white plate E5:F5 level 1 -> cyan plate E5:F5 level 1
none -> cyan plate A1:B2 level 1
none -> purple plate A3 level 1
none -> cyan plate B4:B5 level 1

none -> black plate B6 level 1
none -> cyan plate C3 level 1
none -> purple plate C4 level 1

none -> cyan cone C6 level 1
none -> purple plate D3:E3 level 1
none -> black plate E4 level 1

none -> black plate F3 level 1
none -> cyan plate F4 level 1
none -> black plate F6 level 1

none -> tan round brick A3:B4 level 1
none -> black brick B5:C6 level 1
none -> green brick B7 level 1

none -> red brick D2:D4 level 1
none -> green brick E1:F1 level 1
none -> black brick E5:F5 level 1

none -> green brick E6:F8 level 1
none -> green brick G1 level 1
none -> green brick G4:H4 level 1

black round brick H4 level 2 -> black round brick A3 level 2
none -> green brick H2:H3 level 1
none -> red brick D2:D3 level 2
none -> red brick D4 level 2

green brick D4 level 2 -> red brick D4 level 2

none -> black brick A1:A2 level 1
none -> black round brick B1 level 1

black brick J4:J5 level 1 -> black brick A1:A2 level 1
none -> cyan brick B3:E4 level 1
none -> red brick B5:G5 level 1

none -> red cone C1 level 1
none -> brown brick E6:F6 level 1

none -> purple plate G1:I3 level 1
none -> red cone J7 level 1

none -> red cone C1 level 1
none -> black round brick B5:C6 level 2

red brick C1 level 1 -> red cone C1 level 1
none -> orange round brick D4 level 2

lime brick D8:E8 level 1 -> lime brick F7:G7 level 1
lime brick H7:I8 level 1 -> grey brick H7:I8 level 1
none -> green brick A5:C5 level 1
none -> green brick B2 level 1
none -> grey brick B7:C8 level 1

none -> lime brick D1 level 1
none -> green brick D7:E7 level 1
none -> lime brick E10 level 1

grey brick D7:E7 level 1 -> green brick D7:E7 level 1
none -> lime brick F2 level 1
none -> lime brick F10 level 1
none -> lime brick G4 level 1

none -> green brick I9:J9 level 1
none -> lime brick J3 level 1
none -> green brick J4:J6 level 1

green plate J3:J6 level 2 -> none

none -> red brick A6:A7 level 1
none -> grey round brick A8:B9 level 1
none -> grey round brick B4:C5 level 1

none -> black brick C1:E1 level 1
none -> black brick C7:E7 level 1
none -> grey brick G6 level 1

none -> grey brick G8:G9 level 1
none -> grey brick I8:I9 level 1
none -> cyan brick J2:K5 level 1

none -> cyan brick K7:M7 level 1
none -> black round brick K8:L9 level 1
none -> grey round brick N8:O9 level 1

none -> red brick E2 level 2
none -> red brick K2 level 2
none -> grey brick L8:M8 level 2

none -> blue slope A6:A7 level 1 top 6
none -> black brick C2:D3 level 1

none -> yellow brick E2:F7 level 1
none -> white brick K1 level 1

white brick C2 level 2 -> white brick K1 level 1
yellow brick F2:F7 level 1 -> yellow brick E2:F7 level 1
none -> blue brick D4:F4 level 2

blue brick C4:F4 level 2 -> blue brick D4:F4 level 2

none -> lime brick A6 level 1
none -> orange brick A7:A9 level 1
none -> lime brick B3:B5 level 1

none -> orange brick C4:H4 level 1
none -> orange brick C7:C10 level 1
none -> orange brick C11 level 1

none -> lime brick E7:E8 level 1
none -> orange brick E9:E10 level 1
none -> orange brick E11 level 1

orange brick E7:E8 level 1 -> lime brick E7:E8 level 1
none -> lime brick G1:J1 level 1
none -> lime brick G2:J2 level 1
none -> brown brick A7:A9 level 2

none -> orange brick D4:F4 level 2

:: Action item ::
Taking the entries above, write out exactly each line from the one holding "none -> green brick G4:H4 level 1" to the one holding "none -> cyan brick B3:E4 level 1", both included, and stop there.

:: Response ::
none -> green brick G4:H4 level 1

black round brick H4 level 2 -> black round brick A3 level 2
none -> green brick H2:H3 level 1
none -> red brick D2:D3 level 2
none -> red brick D4 level 2

green brick D4 level 2 -> red brick D4 level 2

none -> black brick A1:A2 level 1
none -> black round brick B1 level 1

black brick J4:J5 level 1 -> black brick A1:A2 level 1
none -> cyan brick B3:E4 level 1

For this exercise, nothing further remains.